Record extracts START

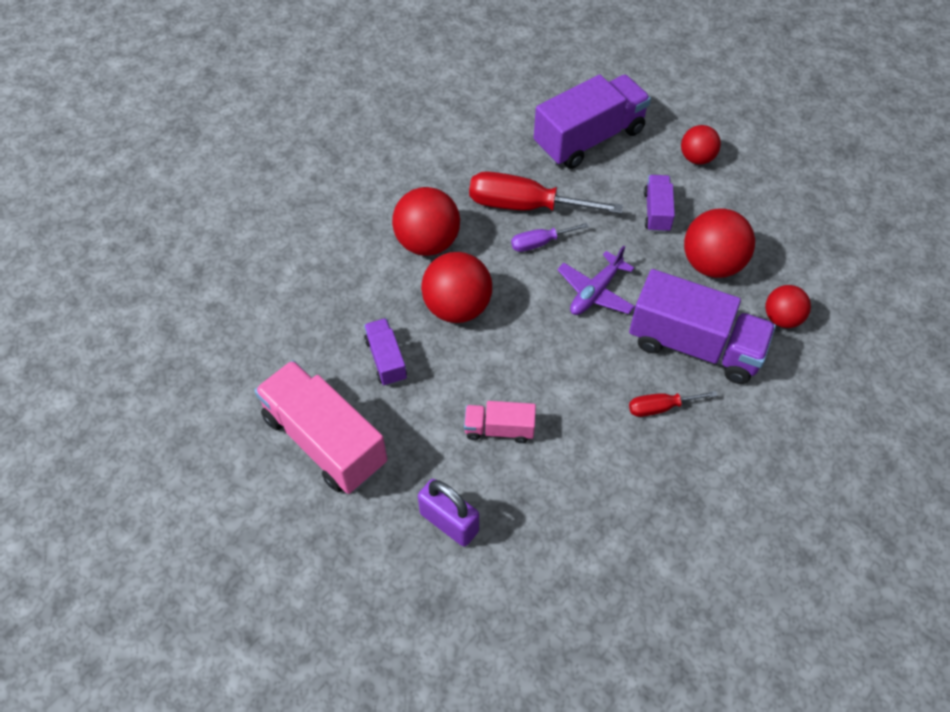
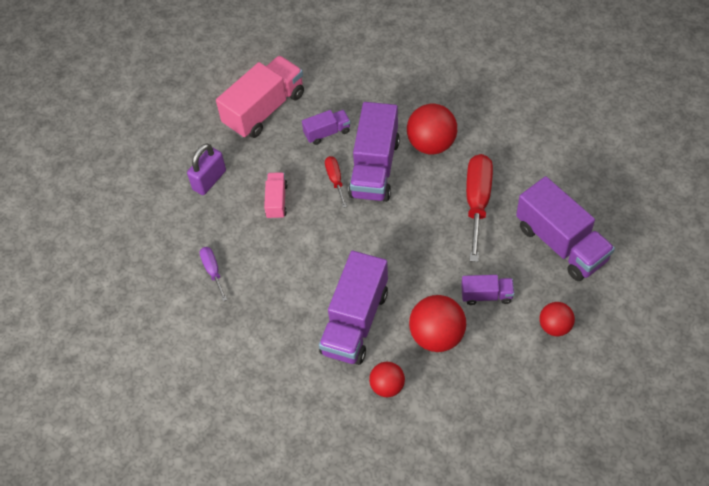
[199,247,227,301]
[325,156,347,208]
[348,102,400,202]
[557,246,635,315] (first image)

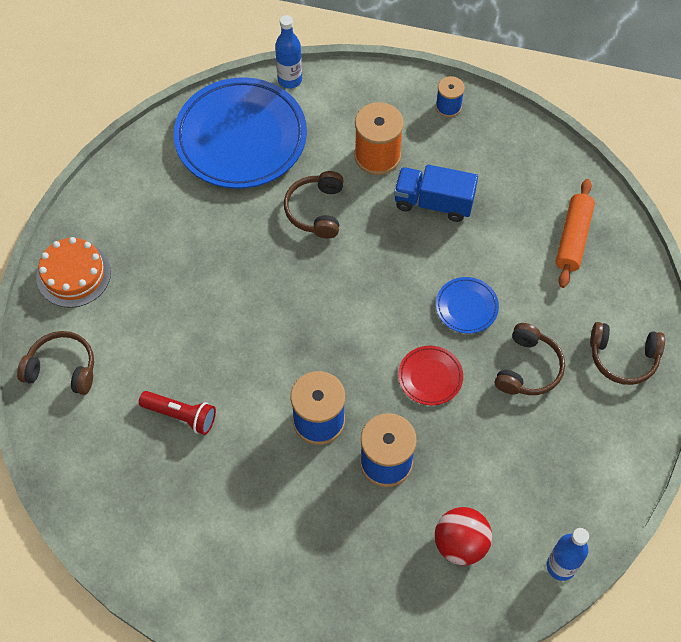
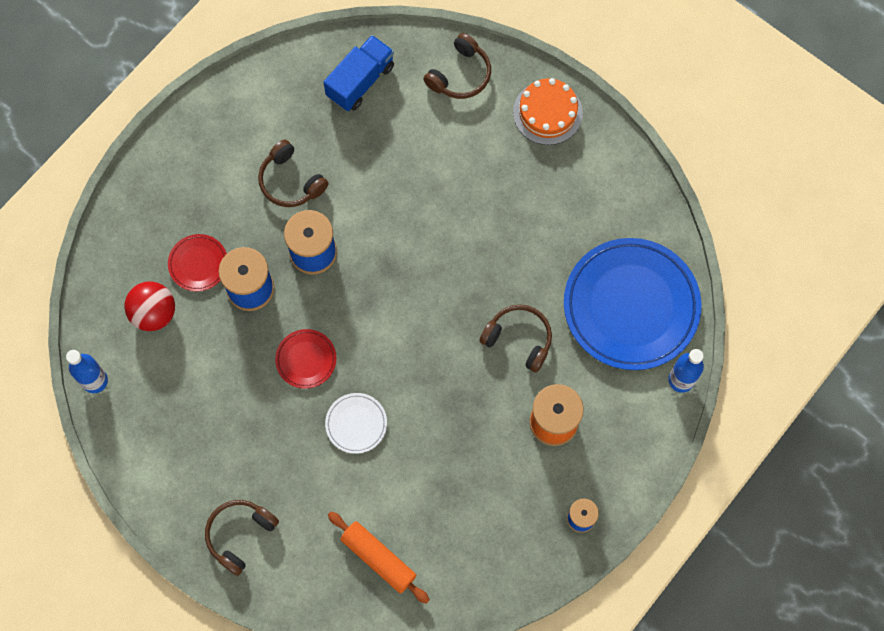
[168,234,227,291]
[258,140,328,207]
[323,35,394,111]
[325,393,387,454]
[139,391,216,435] (first image)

Record extracts END

### Task to carry out
Reproduce every record exactly; images stay out.

### Exercise response
[199,247,227,301]
[325,156,347,208]
[348,102,400,202]
[557,246,635,315] (first image)

[168,234,227,291]
[258,140,328,207]
[323,35,394,111]
[325,393,387,454]
[139,391,216,435] (first image)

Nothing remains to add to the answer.